Object tracking data:
····················
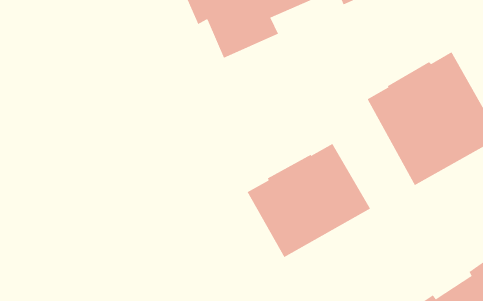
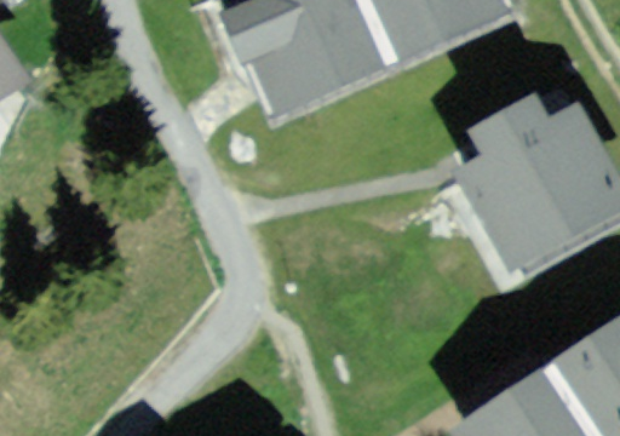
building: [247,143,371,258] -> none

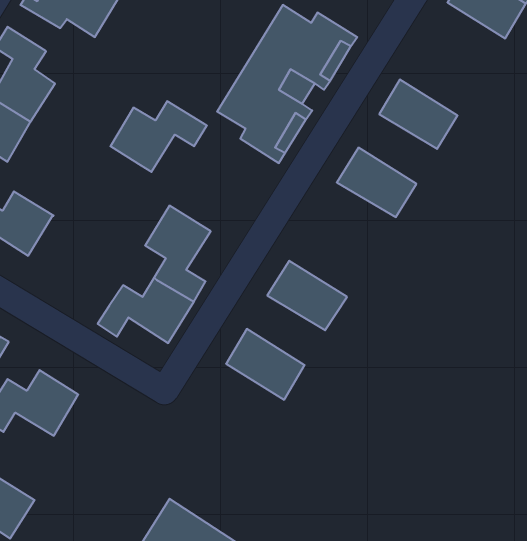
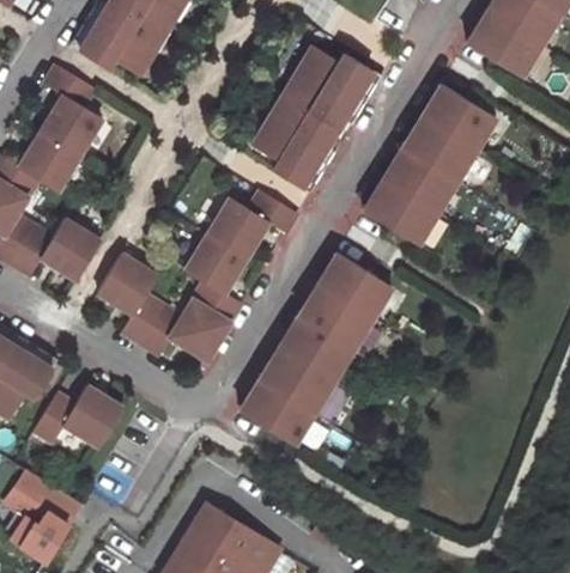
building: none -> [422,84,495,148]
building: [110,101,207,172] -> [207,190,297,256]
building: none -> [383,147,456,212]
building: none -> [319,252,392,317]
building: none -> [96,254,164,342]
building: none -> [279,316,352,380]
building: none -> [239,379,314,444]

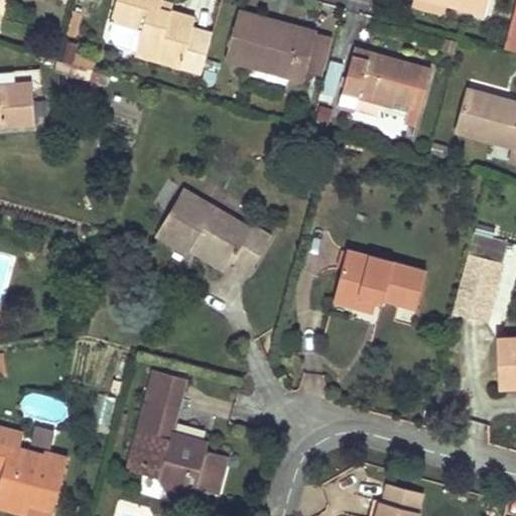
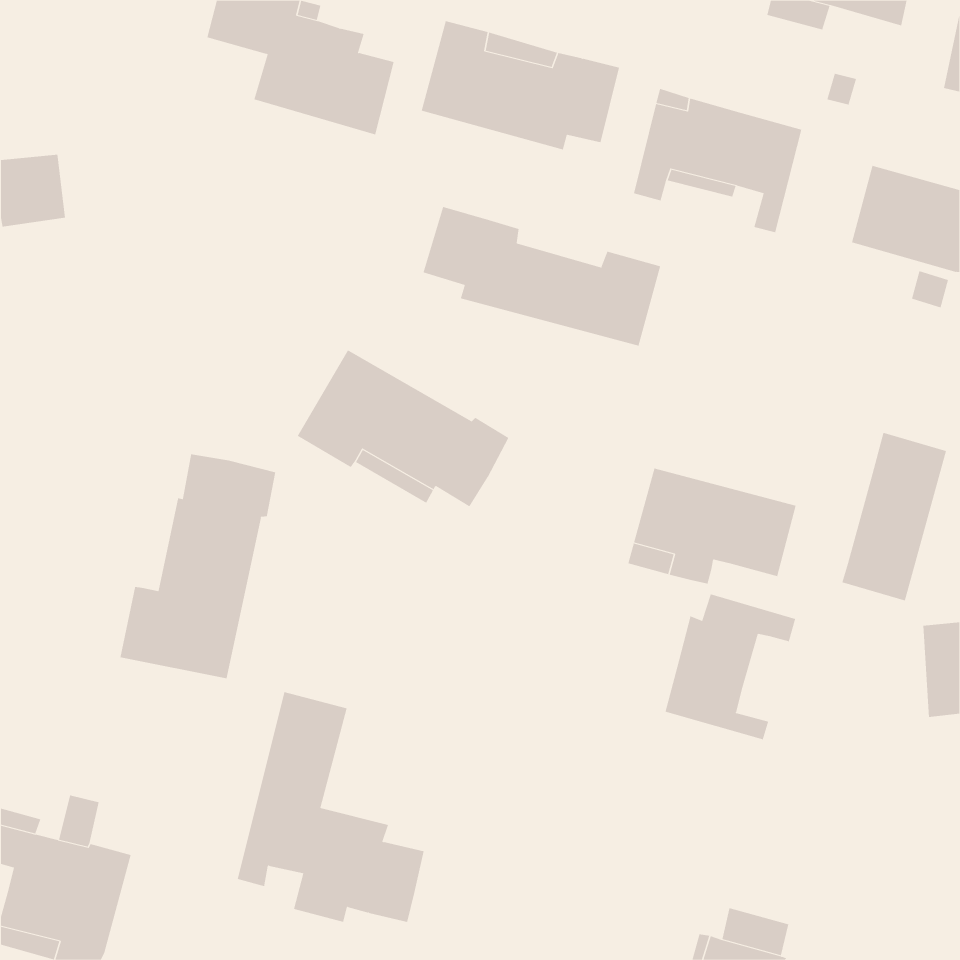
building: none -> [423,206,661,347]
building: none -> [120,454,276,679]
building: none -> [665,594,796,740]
····················
Written task:
Copy out the entries above in full and exactly, skipping every picture.

Output for this exercise:
building: [247,143,371,258] -> none

building: none -> [422,84,495,148]
building: [110,101,207,172] -> [207,190,297,256]
building: none -> [383,147,456,212]
building: none -> [319,252,392,317]
building: none -> [96,254,164,342]
building: none -> [279,316,352,380]
building: none -> [239,379,314,444]

building: none -> [423,206,661,347]
building: none -> [120,454,276,679]
building: none -> [665,594,796,740]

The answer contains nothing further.